§ Work order: Go to the line holding "green hexagon: (439, 636)" in the entries below and write out exactly every line down to and including the line holding "brown hexagon: (461, 1079)".

§ The data:
-----

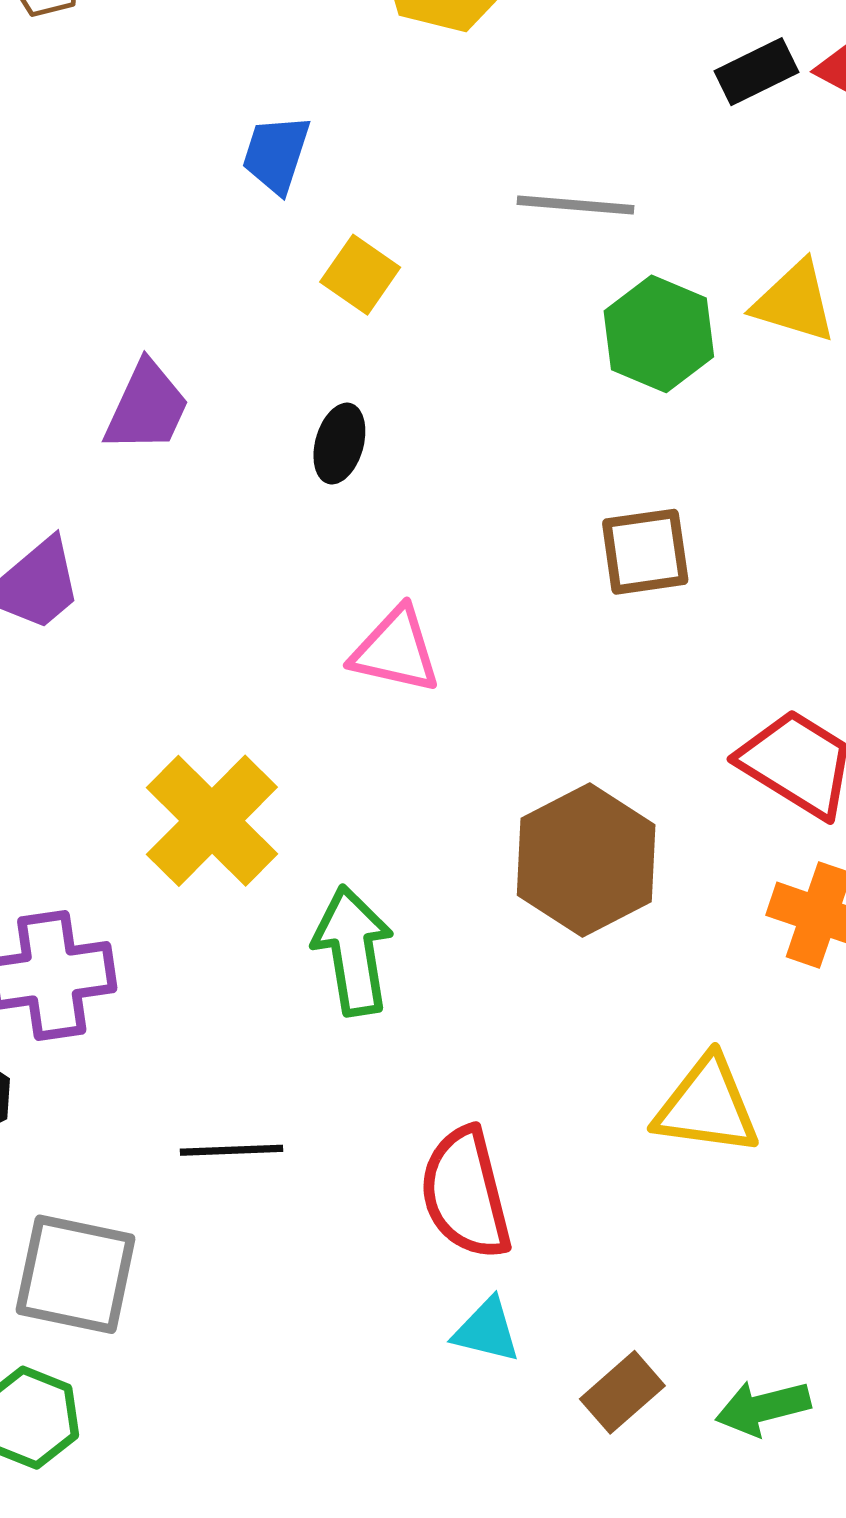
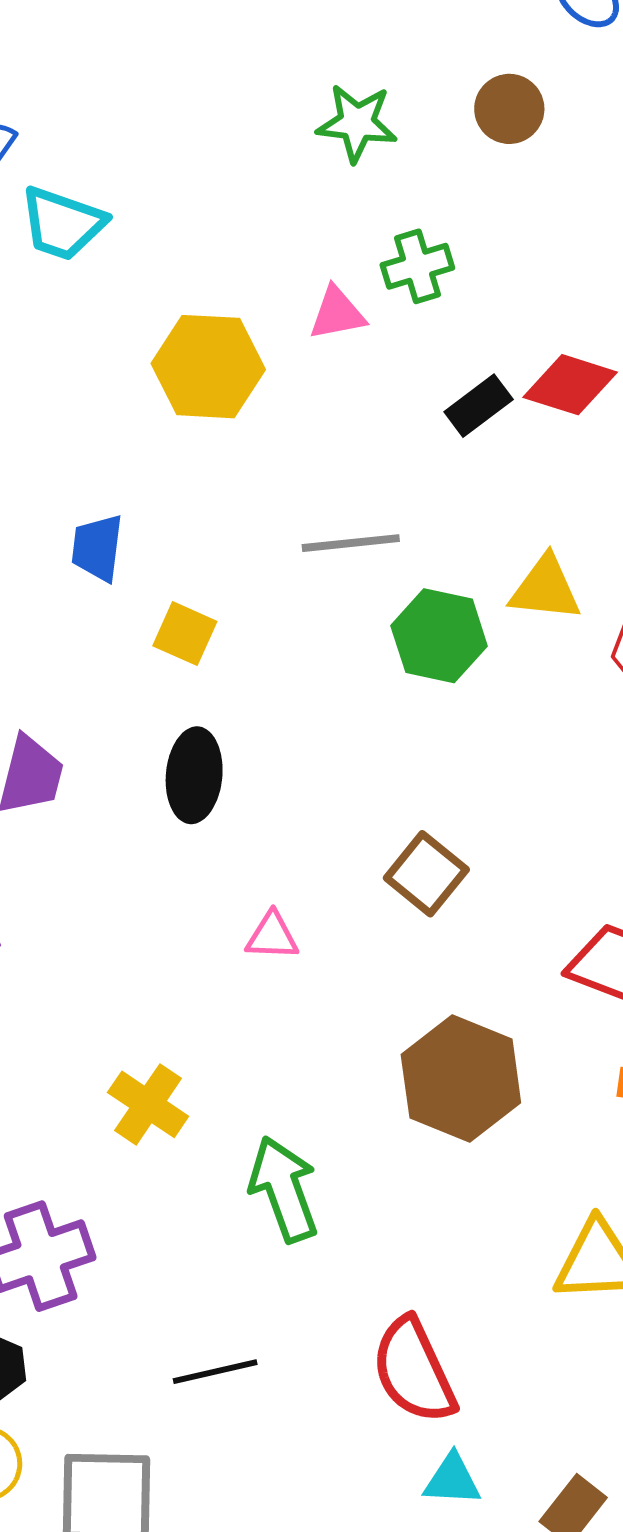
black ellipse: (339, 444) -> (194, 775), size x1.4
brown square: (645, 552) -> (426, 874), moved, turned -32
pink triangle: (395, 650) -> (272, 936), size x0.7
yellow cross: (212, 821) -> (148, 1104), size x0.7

-----

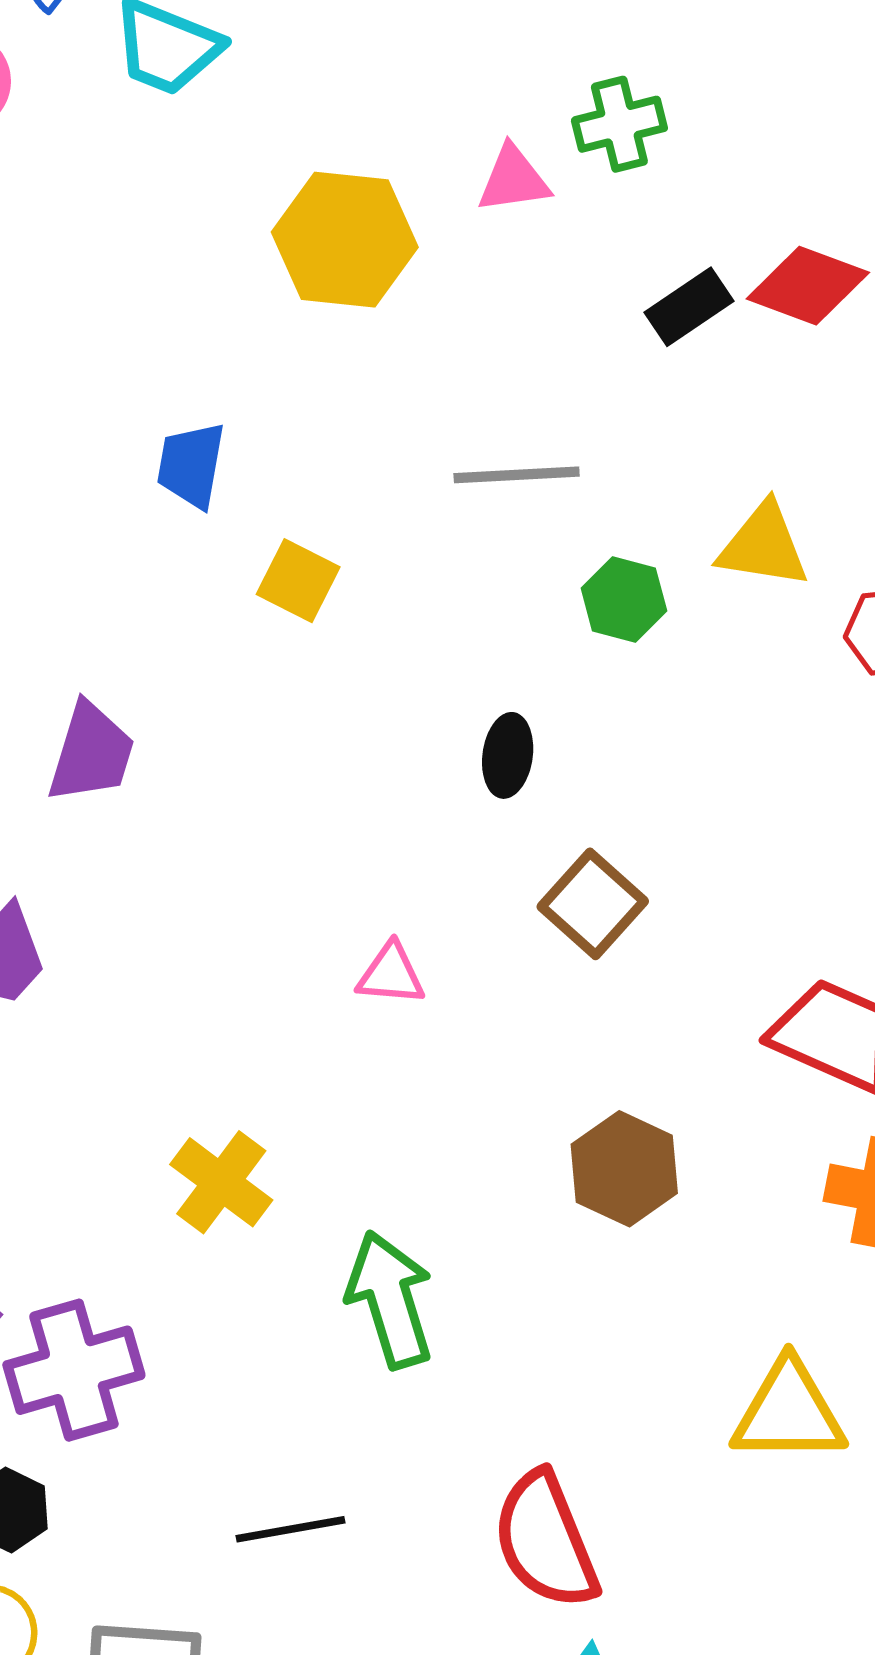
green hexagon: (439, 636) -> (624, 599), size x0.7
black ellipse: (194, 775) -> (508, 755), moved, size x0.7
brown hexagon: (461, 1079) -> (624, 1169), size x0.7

-----

§ Result of the exercise:
green hexagon: (439, 636) -> (624, 599), size x0.7
black ellipse: (194, 775) -> (508, 755), moved, size x0.7
brown hexagon: (461, 1079) -> (624, 1169), size x0.7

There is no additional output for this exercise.